▶ [INFORMATION SHOWN]
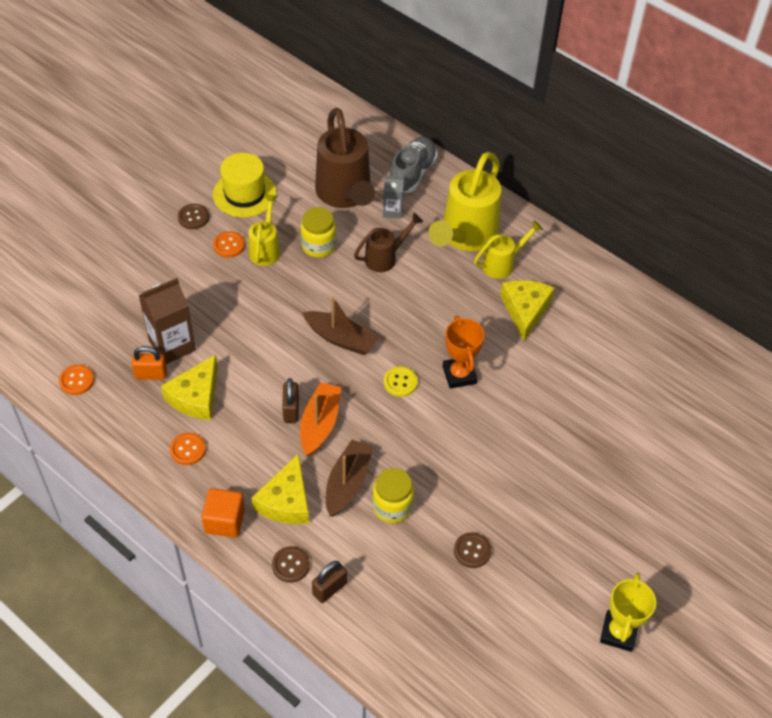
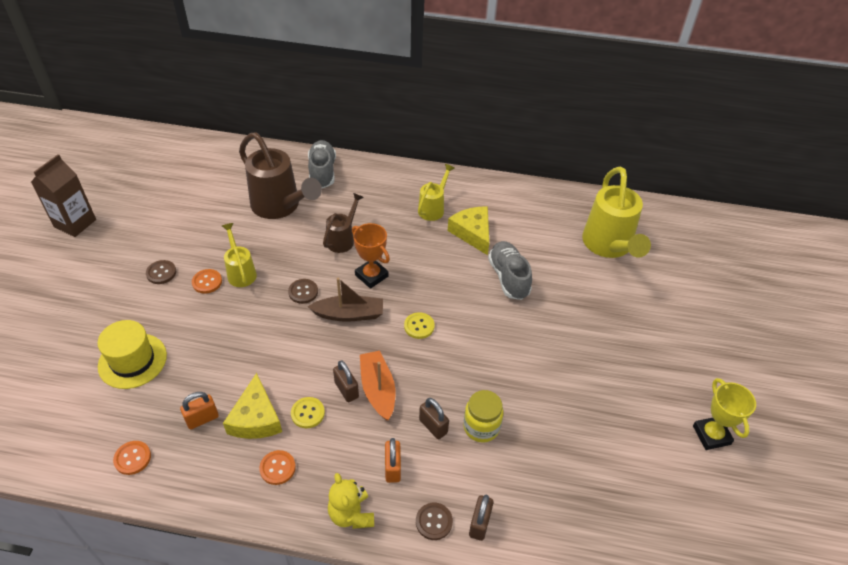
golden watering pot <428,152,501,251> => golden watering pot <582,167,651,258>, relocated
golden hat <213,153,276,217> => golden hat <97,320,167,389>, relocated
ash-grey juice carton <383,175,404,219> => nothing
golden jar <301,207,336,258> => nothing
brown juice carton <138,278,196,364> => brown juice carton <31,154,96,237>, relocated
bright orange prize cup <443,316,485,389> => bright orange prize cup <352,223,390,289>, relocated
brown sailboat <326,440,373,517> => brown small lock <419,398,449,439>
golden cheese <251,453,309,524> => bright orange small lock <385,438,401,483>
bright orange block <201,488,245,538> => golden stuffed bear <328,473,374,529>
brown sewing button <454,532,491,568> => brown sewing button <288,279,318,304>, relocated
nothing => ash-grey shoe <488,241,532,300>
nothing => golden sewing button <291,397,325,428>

▶ [ASSIGNED TASK]
Up to and including the final line of the data above, please copy every line exactly, starting from the one that contains "golden hat <213,153,276,217>".

▶ [WRITTEN ANSWER]
golden hat <213,153,276,217> => golden hat <97,320,167,389>, relocated
ash-grey juice carton <383,175,404,219> => nothing
golden jar <301,207,336,258> => nothing
brown juice carton <138,278,196,364> => brown juice carton <31,154,96,237>, relocated
bright orange prize cup <443,316,485,389> => bright orange prize cup <352,223,390,289>, relocated
brown sailboat <326,440,373,517> => brown small lock <419,398,449,439>
golden cheese <251,453,309,524> => bright orange small lock <385,438,401,483>
bright orange block <201,488,245,538> => golden stuffed bear <328,473,374,529>
brown sewing button <454,532,491,568> => brown sewing button <288,279,318,304>, relocated
nothing => ash-grey shoe <488,241,532,300>
nothing => golden sewing button <291,397,325,428>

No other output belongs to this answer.